→ Task to complete
In the data that follows, every line containing the word "yellow" should be returned.

→ Task inputs

◆ ◆ ◆ ◆ ◆ ◆ ◆

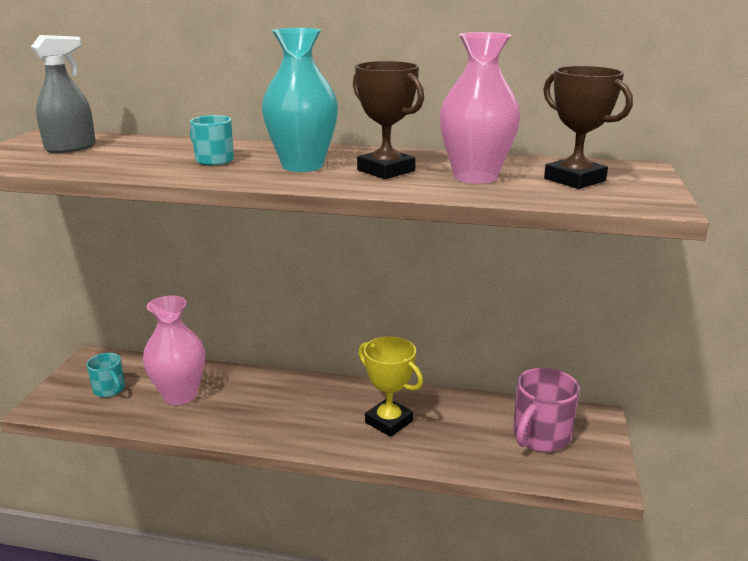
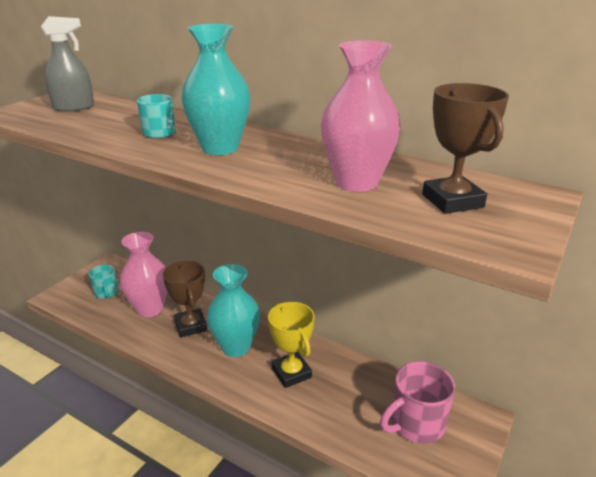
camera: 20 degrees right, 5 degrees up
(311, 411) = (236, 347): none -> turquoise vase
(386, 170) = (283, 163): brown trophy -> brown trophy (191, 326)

◆ ◆ ◆ ◆ ◆ ◆ ◆

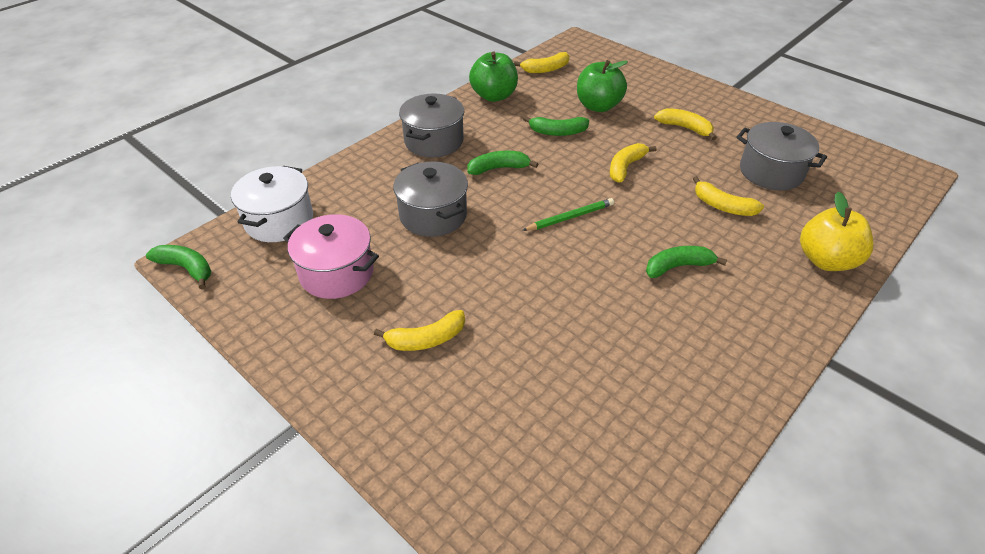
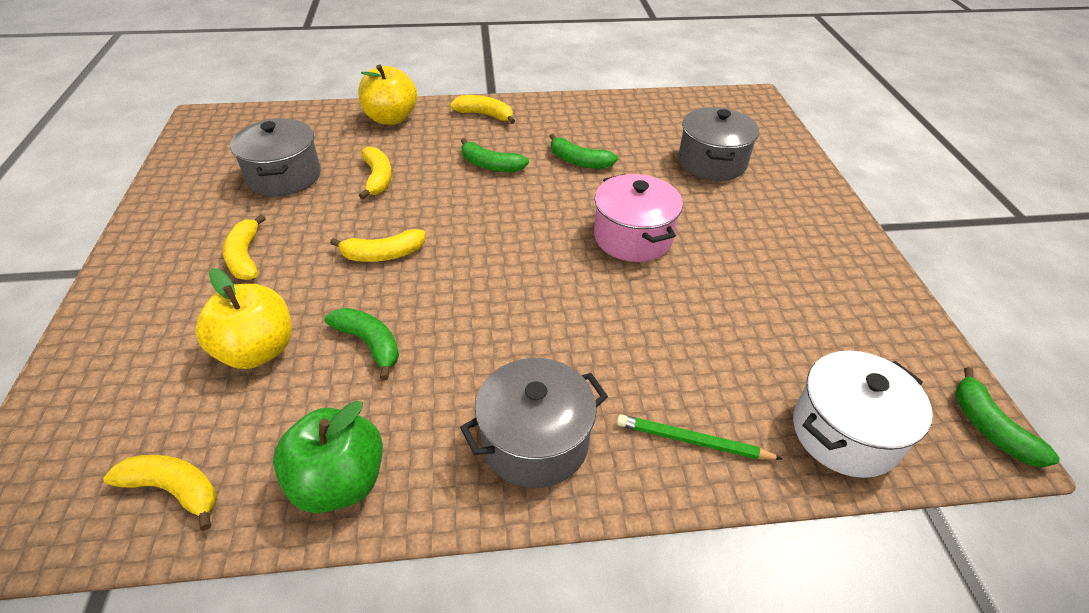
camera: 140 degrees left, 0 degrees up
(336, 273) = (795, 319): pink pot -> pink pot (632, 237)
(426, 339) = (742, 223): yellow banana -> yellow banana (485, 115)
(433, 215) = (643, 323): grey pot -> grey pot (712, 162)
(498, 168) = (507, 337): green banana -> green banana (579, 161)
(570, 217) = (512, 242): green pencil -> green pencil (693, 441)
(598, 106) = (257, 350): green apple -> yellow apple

◆ ◆ ◆ ◆ ◆ ◆ ◆

→ Task output
(426, 339) = (742, 223): yellow banana -> yellow banana (485, 115)
(598, 106) = (257, 350): green apple -> yellow apple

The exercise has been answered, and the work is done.